*EXERCISE AIM*:
A faithful, complete copy of the entries below is required, with images removed.

*INPUT MATERIAL*:
━━━━
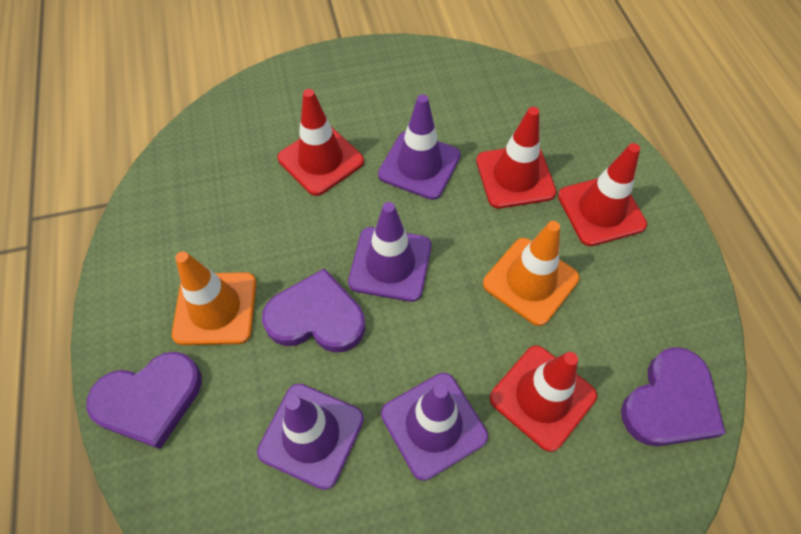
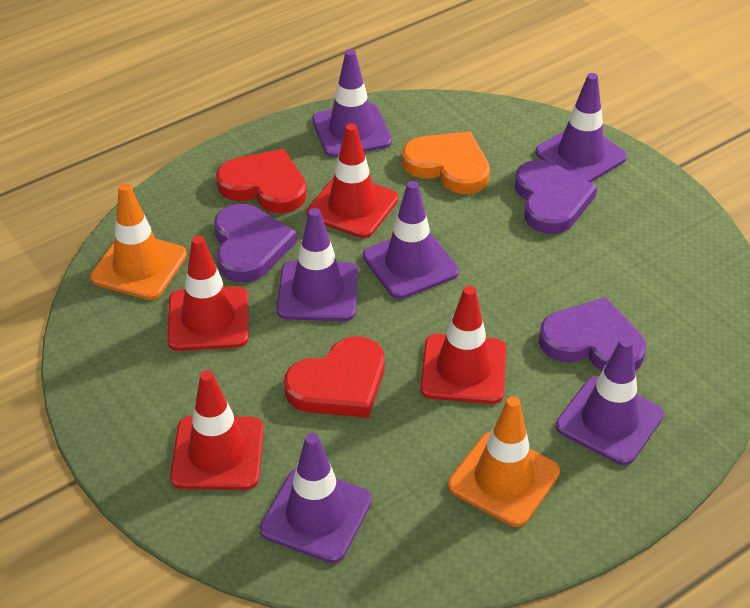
orange heart: none = 0 -> [402,132,490,194] = 1
purple traffic cone: [257,384,364,490] [348,202,431,302] [378,94,461,200] [381,373,488,481] = 4 -> [260,433,372,563] [277,208,358,321] [312,49,392,157] [363,181,459,299] [535,73,627,182] [556,337,664,465] = 6
red heart: none = 0 -> [216,149,307,213] [284,337,384,418] = 2

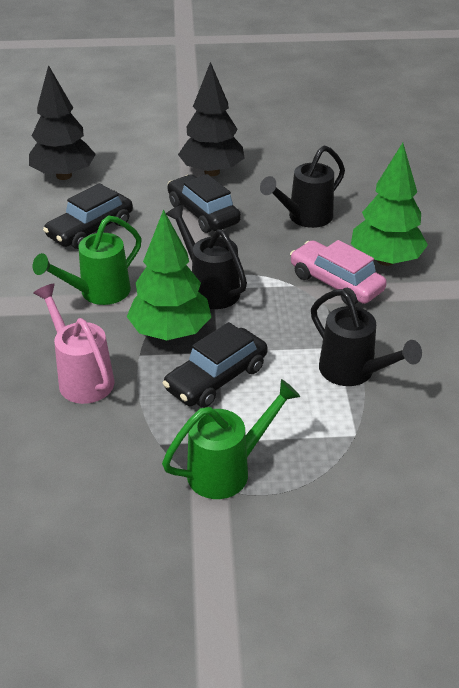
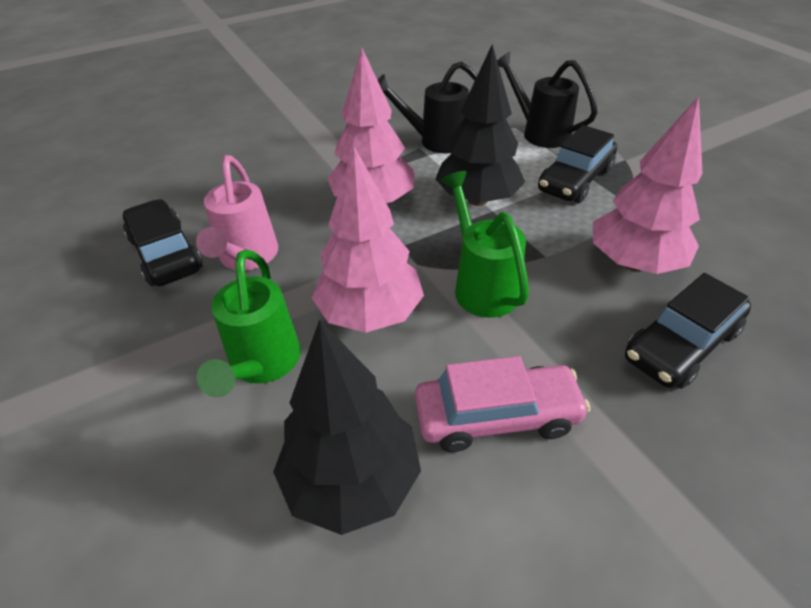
black watering can: [166,205,247,309] [260,145,345,228] [311,289,422,386] = 3 -> [378,61,477,153] [497,51,598,148] = 2
green tree: [127,209,211,340] [351,143,428,266] = 2 -> none = 0
pink tree: none = 0 -> [312,146,424,333] [327,48,415,203] [593,96,702,274] = 3

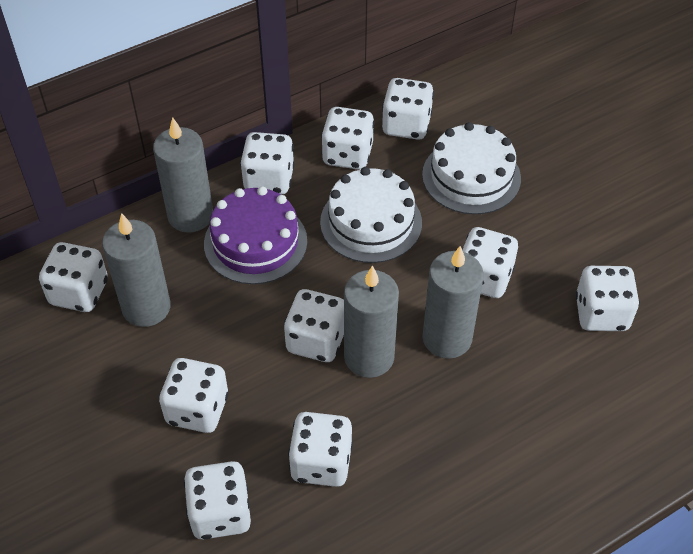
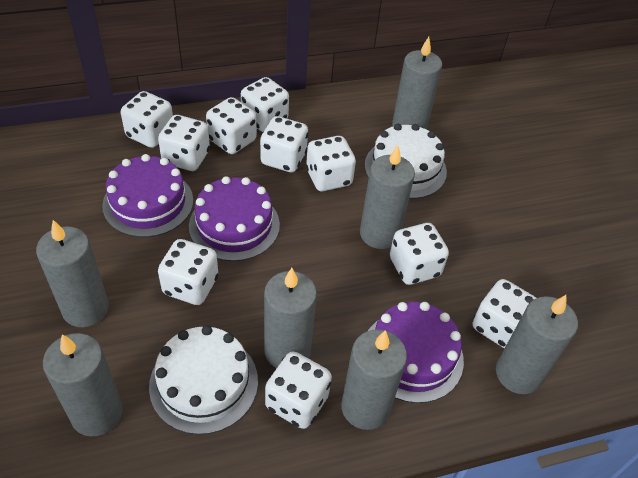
grey candle: [102,213,171,327] [153,117,213,233] [344,266,399,378] [422,246,484,359] = 4 -> [36,220,109,327] [43,333,123,436] [264,268,317,368] [341,330,407,430] [360,145,415,249] [392,37,442,130] [496,295,578,394] = 7
purple cake: [204,186,307,284] = 1 -> [102,154,193,237] [189,176,280,261] [368,302,464,403] = 3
━━━━
*EXERCISE SOLUTION*:
orange heart: none = 0 -> [402,132,490,194] = 1
purple traffic cone: [257,384,364,490] [348,202,431,302] [378,94,461,200] [381,373,488,481] = 4 -> [260,433,372,563] [277,208,358,321] [312,49,392,157] [363,181,459,299] [535,73,627,182] [556,337,664,465] = 6
red heart: none = 0 -> [216,149,307,213] [284,337,384,418] = 2

black watering can: [166,205,247,309] [260,145,345,228] [311,289,422,386] = 3 -> [378,61,477,153] [497,51,598,148] = 2
green tree: [127,209,211,340] [351,143,428,266] = 2 -> none = 0
pink tree: none = 0 -> [312,146,424,333] [327,48,415,203] [593,96,702,274] = 3

grey candle: [102,213,171,327] [153,117,213,233] [344,266,399,378] [422,246,484,359] = 4 -> [36,220,109,327] [43,333,123,436] [264,268,317,368] [341,330,407,430] [360,145,415,249] [392,37,442,130] [496,295,578,394] = 7
purple cake: [204,186,307,284] = 1 -> [102,154,193,237] [189,176,280,261] [368,302,464,403] = 3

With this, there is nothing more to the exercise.